TASK BRIEF
Word for word, return the lines from the start of the entries below through the line that has "D7: diode 1N4004".

(Edit difference data)
+--
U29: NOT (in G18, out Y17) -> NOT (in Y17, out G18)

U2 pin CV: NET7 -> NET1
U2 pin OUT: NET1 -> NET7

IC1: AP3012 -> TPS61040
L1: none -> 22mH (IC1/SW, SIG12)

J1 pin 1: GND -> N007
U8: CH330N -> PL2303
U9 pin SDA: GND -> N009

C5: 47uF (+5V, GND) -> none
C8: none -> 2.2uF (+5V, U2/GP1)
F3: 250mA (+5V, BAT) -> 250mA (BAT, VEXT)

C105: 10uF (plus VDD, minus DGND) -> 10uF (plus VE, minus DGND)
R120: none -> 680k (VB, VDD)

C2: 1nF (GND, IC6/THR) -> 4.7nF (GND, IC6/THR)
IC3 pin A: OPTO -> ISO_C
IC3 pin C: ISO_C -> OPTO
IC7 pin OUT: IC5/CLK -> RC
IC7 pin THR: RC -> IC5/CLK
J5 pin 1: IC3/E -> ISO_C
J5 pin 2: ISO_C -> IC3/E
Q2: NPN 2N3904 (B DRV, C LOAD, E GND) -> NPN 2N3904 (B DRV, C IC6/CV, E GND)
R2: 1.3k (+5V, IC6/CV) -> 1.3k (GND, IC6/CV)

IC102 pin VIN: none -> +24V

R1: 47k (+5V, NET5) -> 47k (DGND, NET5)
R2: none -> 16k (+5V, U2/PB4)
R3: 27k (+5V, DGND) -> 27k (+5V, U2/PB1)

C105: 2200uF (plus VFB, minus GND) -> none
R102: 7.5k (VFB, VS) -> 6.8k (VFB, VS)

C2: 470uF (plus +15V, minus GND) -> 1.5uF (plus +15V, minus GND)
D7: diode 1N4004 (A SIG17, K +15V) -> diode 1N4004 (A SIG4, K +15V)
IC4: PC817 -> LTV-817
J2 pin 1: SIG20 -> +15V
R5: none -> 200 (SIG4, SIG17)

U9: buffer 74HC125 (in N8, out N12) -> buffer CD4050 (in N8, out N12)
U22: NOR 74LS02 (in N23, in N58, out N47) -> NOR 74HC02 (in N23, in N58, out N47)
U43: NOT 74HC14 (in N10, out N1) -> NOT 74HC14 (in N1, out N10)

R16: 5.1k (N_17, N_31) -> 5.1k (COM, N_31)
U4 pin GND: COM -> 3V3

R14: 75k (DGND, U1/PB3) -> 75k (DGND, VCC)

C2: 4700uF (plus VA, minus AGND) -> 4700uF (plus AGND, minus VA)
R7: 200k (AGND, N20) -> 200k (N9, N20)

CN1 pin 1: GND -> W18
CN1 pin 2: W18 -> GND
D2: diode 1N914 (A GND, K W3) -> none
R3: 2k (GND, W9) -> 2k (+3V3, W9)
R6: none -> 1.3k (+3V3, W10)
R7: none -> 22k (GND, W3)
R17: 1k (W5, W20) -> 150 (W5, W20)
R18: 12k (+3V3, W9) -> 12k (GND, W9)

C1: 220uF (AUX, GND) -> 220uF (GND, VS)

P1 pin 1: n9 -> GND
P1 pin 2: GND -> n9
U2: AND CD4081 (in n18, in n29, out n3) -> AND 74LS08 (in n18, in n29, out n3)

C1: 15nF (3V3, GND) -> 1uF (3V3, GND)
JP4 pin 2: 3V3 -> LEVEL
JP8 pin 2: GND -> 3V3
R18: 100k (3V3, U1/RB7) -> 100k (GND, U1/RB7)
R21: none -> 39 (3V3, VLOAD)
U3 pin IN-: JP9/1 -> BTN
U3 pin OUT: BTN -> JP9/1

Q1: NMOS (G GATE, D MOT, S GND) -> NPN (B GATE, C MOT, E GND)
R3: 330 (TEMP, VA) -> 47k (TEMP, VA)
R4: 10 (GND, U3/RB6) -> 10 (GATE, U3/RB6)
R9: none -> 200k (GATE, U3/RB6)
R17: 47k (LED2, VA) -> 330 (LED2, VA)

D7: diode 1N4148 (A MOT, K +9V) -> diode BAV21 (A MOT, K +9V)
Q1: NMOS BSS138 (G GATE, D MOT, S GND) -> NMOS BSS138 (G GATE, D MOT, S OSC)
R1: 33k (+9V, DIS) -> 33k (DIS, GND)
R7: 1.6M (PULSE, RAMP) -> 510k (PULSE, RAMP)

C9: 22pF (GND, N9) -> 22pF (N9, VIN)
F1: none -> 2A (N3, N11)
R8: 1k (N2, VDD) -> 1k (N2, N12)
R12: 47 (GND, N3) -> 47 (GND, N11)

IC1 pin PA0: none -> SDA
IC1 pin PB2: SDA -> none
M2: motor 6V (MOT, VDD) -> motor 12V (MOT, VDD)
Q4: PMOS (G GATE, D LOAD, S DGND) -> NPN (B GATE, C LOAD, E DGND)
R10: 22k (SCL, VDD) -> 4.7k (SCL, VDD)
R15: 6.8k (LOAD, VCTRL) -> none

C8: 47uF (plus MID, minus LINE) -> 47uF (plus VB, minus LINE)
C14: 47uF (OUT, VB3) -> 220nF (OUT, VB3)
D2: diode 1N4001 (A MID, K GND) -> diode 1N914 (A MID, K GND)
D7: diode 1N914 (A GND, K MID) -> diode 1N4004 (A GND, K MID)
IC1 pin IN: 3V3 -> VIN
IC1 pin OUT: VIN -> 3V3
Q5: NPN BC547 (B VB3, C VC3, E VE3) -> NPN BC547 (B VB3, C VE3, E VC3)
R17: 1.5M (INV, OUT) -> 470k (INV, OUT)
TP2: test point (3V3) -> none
+--
COMPLETED EXERCISE
U29: NOT (in G18, out Y17) -> NOT (in Y17, out G18)

U2 pin CV: NET7 -> NET1
U2 pin OUT: NET1 -> NET7

IC1: AP3012 -> TPS61040
L1: none -> 22mH (IC1/SW, SIG12)

J1 pin 1: GND -> N007
U8: CH330N -> PL2303
U9 pin SDA: GND -> N009

C5: 47uF (+5V, GND) -> none
C8: none -> 2.2uF (+5V, U2/GP1)
F3: 250mA (+5V, BAT) -> 250mA (BAT, VEXT)

C105: 10uF (plus VDD, minus DGND) -> 10uF (plus VE, minus DGND)
R120: none -> 680k (VB, VDD)

C2: 1nF (GND, IC6/THR) -> 4.7nF (GND, IC6/THR)
IC3 pin A: OPTO -> ISO_C
IC3 pin C: ISO_C -> OPTO
IC7 pin OUT: IC5/CLK -> RC
IC7 pin THR: RC -> IC5/CLK
J5 pin 1: IC3/E -> ISO_C
J5 pin 2: ISO_C -> IC3/E
Q2: NPN 2N3904 (B DRV, C LOAD, E GND) -> NPN 2N3904 (B DRV, C IC6/CV, E GND)
R2: 1.3k (+5V, IC6/CV) -> 1.3k (GND, IC6/CV)

IC102 pin VIN: none -> +24V

R1: 47k (+5V, NET5) -> 47k (DGND, NET5)
R2: none -> 16k (+5V, U2/PB4)
R3: 27k (+5V, DGND) -> 27k (+5V, U2/PB1)

C105: 2200uF (plus VFB, minus GND) -> none
R102: 7.5k (VFB, VS) -> 6.8k (VFB, VS)

C2: 470uF (plus +15V, minus GND) -> 1.5uF (plus +15V, minus GND)
D7: diode 1N4004 (A SIG17, K +15V) -> diode 1N4004 (A SIG4, K +15V)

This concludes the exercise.